__Work to complete__:
Search the material for the string "zener", then return every line where it is found.

——————————

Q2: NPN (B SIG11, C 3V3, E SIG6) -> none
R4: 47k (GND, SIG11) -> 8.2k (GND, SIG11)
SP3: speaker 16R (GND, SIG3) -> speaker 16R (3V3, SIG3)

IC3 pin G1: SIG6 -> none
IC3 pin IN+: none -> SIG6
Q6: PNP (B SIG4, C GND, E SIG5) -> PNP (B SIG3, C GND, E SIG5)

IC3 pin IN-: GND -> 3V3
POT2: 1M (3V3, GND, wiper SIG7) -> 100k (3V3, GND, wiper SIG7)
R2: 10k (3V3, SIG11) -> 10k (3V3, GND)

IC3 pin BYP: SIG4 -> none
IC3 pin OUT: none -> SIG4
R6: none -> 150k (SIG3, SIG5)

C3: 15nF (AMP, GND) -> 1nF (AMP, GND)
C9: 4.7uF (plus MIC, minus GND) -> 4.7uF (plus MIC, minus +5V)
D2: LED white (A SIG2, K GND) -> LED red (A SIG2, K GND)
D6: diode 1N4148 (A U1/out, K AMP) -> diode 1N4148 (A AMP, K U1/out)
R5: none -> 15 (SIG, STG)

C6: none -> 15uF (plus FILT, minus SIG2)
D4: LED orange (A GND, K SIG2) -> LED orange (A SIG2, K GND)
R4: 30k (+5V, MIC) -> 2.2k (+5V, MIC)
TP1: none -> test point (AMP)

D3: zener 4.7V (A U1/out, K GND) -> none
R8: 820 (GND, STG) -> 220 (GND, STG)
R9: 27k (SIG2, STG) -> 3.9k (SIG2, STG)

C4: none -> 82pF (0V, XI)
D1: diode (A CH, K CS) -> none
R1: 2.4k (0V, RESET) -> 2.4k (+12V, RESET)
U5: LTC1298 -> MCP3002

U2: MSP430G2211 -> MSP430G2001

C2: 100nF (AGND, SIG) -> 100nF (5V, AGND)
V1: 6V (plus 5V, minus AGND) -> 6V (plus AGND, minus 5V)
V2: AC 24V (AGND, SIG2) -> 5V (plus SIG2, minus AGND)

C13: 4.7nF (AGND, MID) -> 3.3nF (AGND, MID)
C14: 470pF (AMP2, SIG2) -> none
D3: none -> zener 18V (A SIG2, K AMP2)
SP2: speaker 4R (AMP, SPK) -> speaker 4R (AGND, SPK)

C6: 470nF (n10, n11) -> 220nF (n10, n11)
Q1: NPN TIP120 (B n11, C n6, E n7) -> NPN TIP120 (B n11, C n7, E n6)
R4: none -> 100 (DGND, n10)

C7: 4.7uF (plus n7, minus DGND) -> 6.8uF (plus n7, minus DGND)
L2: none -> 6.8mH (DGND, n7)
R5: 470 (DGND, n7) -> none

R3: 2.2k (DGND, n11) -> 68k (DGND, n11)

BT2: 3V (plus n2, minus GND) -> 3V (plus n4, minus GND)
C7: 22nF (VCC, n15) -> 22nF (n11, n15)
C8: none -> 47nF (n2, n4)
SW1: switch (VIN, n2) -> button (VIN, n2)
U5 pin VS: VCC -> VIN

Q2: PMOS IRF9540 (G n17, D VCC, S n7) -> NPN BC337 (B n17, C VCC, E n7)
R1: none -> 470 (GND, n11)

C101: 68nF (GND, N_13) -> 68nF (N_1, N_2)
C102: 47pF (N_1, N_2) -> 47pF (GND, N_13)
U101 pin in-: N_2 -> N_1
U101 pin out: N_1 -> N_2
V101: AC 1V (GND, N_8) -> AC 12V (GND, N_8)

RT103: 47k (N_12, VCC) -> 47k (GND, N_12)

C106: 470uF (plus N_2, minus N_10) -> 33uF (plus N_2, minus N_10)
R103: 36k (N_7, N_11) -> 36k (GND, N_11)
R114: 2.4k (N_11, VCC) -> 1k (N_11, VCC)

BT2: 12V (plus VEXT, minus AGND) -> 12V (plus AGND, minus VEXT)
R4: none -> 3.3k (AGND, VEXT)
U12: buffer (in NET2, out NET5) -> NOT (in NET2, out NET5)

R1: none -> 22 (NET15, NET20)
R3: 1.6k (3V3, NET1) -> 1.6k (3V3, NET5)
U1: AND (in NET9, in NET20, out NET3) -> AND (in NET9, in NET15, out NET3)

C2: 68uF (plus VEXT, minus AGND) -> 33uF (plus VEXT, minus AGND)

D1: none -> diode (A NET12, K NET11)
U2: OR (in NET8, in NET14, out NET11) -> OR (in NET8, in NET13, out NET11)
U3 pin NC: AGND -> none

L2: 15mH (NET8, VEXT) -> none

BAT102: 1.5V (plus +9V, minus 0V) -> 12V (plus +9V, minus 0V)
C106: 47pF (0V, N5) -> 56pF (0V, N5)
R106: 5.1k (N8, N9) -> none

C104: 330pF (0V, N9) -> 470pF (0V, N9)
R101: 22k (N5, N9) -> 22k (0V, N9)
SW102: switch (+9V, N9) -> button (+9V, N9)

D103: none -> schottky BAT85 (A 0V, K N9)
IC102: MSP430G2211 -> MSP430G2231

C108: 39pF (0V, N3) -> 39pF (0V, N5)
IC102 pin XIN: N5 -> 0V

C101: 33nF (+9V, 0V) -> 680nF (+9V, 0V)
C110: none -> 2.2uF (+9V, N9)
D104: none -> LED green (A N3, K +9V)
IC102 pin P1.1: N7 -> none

——————————

__Worked solution__:
D3: zener 4.7V (A U1/out, K GND) -> none
D3: none -> zener 18V (A SIG2, K AMP2)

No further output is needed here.